▶ [EXTRACTED ENTRIES]:

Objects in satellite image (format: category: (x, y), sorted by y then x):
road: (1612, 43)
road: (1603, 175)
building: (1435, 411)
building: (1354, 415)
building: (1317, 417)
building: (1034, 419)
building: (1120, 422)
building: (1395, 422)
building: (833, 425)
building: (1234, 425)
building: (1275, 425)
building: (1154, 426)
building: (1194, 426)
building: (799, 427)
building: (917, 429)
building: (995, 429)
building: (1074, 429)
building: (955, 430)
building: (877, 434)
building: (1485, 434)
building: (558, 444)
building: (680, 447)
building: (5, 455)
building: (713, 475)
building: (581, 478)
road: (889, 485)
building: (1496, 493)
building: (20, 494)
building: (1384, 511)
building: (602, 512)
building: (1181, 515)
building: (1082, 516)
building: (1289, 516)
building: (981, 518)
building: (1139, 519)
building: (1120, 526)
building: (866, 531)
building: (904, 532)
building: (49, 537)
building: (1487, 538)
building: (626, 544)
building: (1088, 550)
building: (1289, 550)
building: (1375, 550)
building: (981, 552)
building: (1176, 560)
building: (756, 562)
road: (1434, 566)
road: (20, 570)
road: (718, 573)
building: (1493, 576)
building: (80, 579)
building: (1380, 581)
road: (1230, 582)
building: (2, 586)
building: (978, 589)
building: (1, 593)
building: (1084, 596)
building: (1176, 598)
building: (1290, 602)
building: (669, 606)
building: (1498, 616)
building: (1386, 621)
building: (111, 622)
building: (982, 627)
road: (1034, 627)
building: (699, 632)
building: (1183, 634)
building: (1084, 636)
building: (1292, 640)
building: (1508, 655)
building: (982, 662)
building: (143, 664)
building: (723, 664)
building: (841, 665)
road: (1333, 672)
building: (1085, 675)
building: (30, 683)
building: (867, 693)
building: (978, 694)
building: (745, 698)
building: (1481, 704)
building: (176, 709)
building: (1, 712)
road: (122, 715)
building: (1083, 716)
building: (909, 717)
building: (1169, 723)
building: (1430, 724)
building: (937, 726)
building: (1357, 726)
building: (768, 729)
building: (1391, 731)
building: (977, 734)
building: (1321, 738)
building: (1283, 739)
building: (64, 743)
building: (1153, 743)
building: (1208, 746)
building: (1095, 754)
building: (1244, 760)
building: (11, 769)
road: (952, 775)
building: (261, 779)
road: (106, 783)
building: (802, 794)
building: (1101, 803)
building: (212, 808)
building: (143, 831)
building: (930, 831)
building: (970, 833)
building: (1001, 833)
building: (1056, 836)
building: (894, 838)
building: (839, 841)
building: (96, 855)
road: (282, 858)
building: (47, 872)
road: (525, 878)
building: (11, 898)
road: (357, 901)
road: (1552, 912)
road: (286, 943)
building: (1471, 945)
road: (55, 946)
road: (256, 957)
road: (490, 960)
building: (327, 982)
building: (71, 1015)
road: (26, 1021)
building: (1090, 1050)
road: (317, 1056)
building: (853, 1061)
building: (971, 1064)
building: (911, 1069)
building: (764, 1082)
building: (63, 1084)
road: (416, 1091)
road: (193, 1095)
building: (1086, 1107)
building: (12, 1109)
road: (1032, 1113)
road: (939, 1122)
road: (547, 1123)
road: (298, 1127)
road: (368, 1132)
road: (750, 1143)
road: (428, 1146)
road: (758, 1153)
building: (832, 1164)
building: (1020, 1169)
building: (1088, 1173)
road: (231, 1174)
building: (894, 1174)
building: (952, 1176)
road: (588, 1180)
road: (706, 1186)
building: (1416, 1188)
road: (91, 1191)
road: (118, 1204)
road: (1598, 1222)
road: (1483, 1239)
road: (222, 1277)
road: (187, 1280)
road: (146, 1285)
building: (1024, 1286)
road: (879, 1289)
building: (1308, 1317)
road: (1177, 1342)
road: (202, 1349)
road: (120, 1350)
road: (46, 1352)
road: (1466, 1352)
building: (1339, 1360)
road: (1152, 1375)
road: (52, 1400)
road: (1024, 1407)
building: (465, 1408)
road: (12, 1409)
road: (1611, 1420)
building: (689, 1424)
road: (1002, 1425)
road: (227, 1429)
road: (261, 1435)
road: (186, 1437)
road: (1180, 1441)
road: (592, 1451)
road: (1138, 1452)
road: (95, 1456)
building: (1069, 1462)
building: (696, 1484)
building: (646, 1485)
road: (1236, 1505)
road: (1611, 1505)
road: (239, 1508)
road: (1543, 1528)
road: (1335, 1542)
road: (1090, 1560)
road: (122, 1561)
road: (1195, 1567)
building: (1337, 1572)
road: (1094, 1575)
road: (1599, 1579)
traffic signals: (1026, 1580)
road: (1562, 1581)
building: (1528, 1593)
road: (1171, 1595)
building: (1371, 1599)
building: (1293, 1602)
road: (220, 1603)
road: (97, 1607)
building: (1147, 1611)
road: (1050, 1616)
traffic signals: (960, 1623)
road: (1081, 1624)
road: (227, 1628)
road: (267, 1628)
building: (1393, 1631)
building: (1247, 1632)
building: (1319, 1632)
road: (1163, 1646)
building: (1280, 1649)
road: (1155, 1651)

▶ [DIRECTIONS FOR THIS TASK]:
Each record above must be given again exactly.

▶ [RESULT OF THE TASK]:
Objects in satellite image (format: category: (x, y), sorted by y then x):
road: (1612, 43)
road: (1603, 175)
building: (1435, 411)
building: (1354, 415)
building: (1317, 417)
building: (1034, 419)
building: (1120, 422)
building: (1395, 422)
building: (833, 425)
building: (1234, 425)
building: (1275, 425)
building: (1154, 426)
building: (1194, 426)
building: (799, 427)
building: (917, 429)
building: (995, 429)
building: (1074, 429)
building: (955, 430)
building: (877, 434)
building: (1485, 434)
building: (558, 444)
building: (680, 447)
building: (5, 455)
building: (713, 475)
building: (581, 478)
road: (889, 485)
building: (1496, 493)
building: (20, 494)
building: (1384, 511)
building: (602, 512)
building: (1181, 515)
building: (1082, 516)
building: (1289, 516)
building: (981, 518)
building: (1139, 519)
building: (1120, 526)
building: (866, 531)
building: (904, 532)
building: (49, 537)
building: (1487, 538)
building: (626, 544)
building: (1088, 550)
building: (1289, 550)
building: (1375, 550)
building: (981, 552)
building: (1176, 560)
building: (756, 562)
road: (1434, 566)
road: (20, 570)
road: (718, 573)
building: (1493, 576)
building: (80, 579)
building: (1380, 581)
road: (1230, 582)
building: (2, 586)
building: (978, 589)
building: (1, 593)
building: (1084, 596)
building: (1176, 598)
building: (1290, 602)
building: (669, 606)
building: (1498, 616)
building: (1386, 621)
building: (111, 622)
building: (982, 627)
road: (1034, 627)
building: (699, 632)
building: (1183, 634)
building: (1084, 636)
building: (1292, 640)
building: (1508, 655)
building: (982, 662)
building: (143, 664)
building: (723, 664)
building: (841, 665)
road: (1333, 672)
building: (1085, 675)
building: (30, 683)
building: (867, 693)
building: (978, 694)
building: (745, 698)
building: (1481, 704)
building: (176, 709)
building: (1, 712)
road: (122, 715)
building: (1083, 716)
building: (909, 717)
building: (1169, 723)
building: (1430, 724)
building: (937, 726)
building: (1357, 726)
building: (768, 729)
building: (1391, 731)
building: (977, 734)
building: (1321, 738)
building: (1283, 739)
building: (64, 743)
building: (1153, 743)
building: (1208, 746)
building: (1095, 754)
building: (1244, 760)
building: (11, 769)
road: (952, 775)
building: (261, 779)
road: (106, 783)
building: (802, 794)
building: (1101, 803)
building: (212, 808)
building: (143, 831)
building: (930, 831)
building: (970, 833)
building: (1001, 833)
building: (1056, 836)
building: (894, 838)
building: (839, 841)
building: (96, 855)
road: (282, 858)
building: (47, 872)
road: (525, 878)
building: (11, 898)
road: (357, 901)
road: (1552, 912)
road: (286, 943)
building: (1471, 945)
road: (55, 946)
road: (256, 957)
road: (490, 960)
building: (327, 982)
building: (71, 1015)
road: (26, 1021)
building: (1090, 1050)
road: (317, 1056)
building: (853, 1061)
building: (971, 1064)
building: (911, 1069)
building: (764, 1082)
building: (63, 1084)
road: (416, 1091)
road: (193, 1095)
building: (1086, 1107)
building: (12, 1109)
road: (1032, 1113)
road: (939, 1122)
road: (547, 1123)
road: (298, 1127)
road: (368, 1132)
road: (750, 1143)
road: (428, 1146)
road: (758, 1153)
building: (832, 1164)
building: (1020, 1169)
building: (1088, 1173)
road: (231, 1174)
building: (894, 1174)
building: (952, 1176)
road: (588, 1180)
road: (706, 1186)
building: (1416, 1188)
road: (91, 1191)
road: (118, 1204)
road: (1598, 1222)
road: (1483, 1239)
road: (222, 1277)
road: (187, 1280)
road: (146, 1285)
building: (1024, 1286)
road: (879, 1289)
building: (1308, 1317)
road: (1177, 1342)
road: (202, 1349)
road: (120, 1350)
road: (46, 1352)
road: (1466, 1352)
building: (1339, 1360)
road: (1152, 1375)
road: (52, 1400)
road: (1024, 1407)
building: (465, 1408)
road: (12, 1409)
road: (1611, 1420)
building: (689, 1424)
road: (1002, 1425)
road: (227, 1429)
road: (261, 1435)
road: (186, 1437)
road: (1180, 1441)
road: (592, 1451)
road: (1138, 1452)
road: (95, 1456)
building: (1069, 1462)
building: (696, 1484)
building: (646, 1485)
road: (1236, 1505)
road: (1611, 1505)
road: (239, 1508)
road: (1543, 1528)
road: (1335, 1542)
road: (1090, 1560)
road: (122, 1561)
road: (1195, 1567)
building: (1337, 1572)
road: (1094, 1575)
road: (1599, 1579)
traffic signals: (1026, 1580)
road: (1562, 1581)
building: (1528, 1593)
road: (1171, 1595)
building: (1371, 1599)
building: (1293, 1602)
road: (220, 1603)
road: (97, 1607)
building: (1147, 1611)
road: (1050, 1616)
traffic signals: (960, 1623)
road: (1081, 1624)
road: (227, 1628)
road: (267, 1628)
building: (1393, 1631)
building: (1247, 1632)
building: (1319, 1632)
road: (1163, 1646)
building: (1280, 1649)
road: (1155, 1651)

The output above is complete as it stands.